Description of the task :: Lift out all lines below that contain "hammer".

Supplied data ::
*****

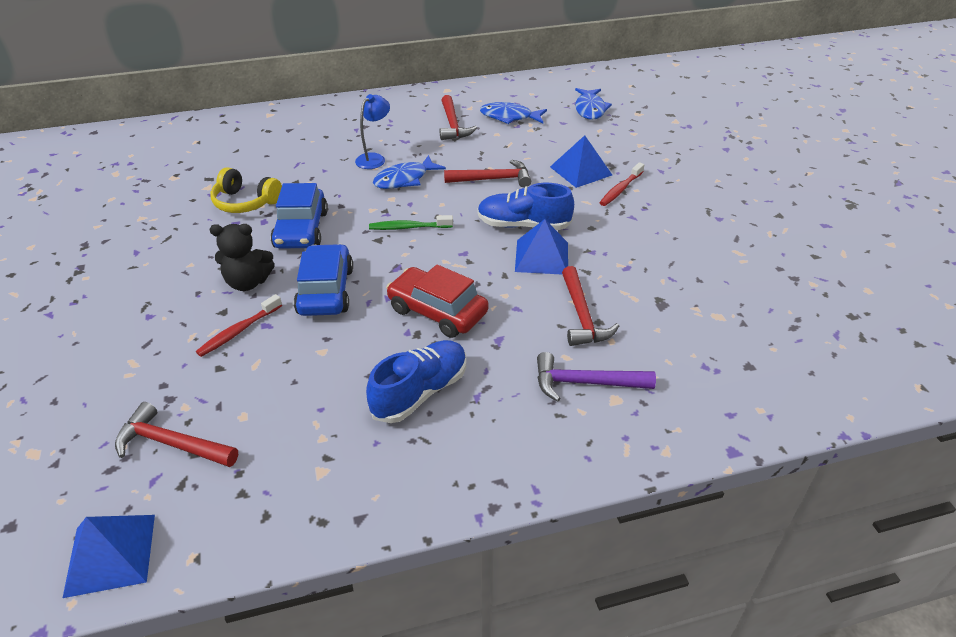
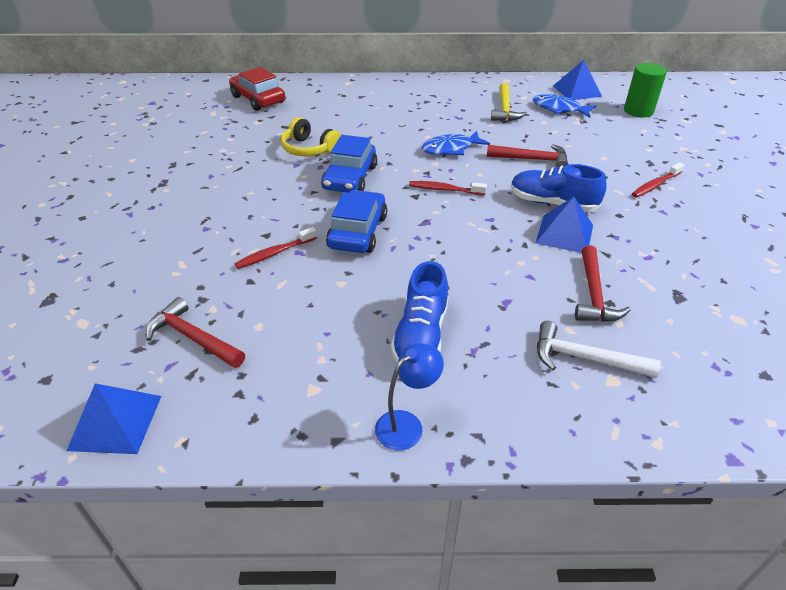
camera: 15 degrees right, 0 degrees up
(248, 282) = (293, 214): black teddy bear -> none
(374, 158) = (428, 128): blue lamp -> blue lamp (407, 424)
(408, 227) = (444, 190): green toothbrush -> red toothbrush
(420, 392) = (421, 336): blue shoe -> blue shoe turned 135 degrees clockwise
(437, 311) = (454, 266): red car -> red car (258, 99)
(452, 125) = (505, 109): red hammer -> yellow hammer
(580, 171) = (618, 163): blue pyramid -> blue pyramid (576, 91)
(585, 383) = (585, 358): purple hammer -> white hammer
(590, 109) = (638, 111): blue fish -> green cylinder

*****

Expected answer ::
(452, 125) = (505, 109): red hammer -> yellow hammer
(585, 383) = (585, 358): purple hammer -> white hammer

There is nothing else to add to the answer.